** Exercise brief **
Print the entries in full, word for word, but not the pictures.

Scene difference descriptions:
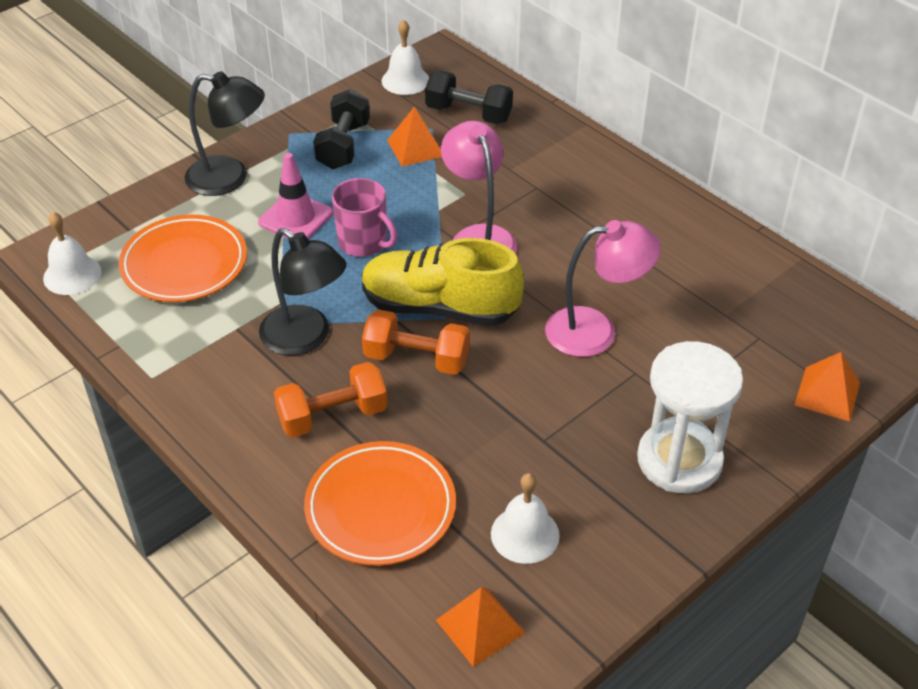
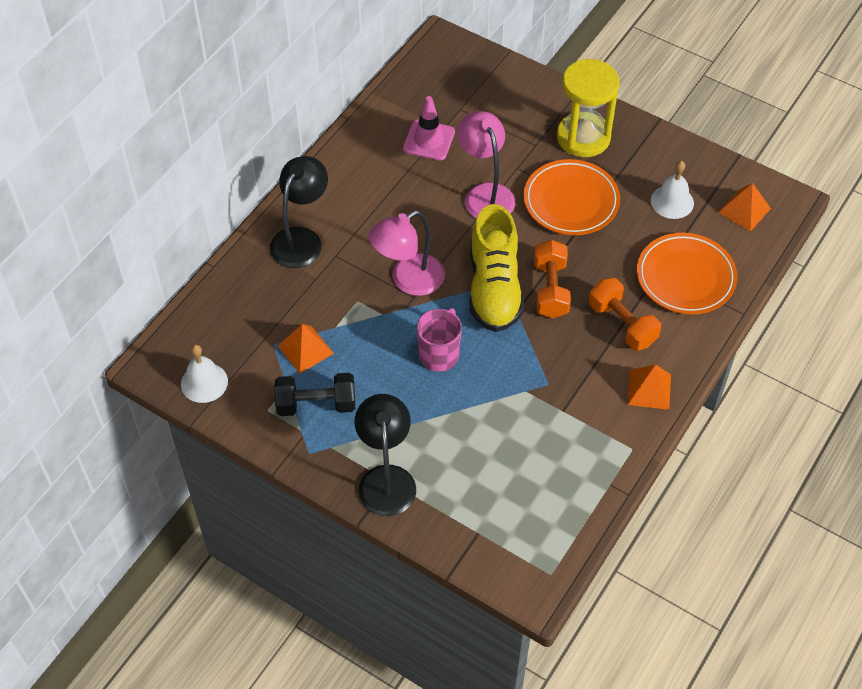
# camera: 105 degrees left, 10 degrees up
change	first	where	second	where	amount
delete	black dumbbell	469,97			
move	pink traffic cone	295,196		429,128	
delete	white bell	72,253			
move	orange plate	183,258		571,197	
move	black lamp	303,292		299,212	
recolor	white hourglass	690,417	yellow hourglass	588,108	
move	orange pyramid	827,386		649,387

** Response to the task **
# camera: 105 degrees left, 10 degrees up
change	first	where	second	where	amount
delete	black dumbbell	469,97			
move	pink traffic cone	295,196		429,128	
delete	white bell	72,253			
move	orange plate	183,258		571,197	
move	black lamp	303,292		299,212	
recolor	white hourglass	690,417	yellow hourglass	588,108	
move	orange pyramid	827,386		649,387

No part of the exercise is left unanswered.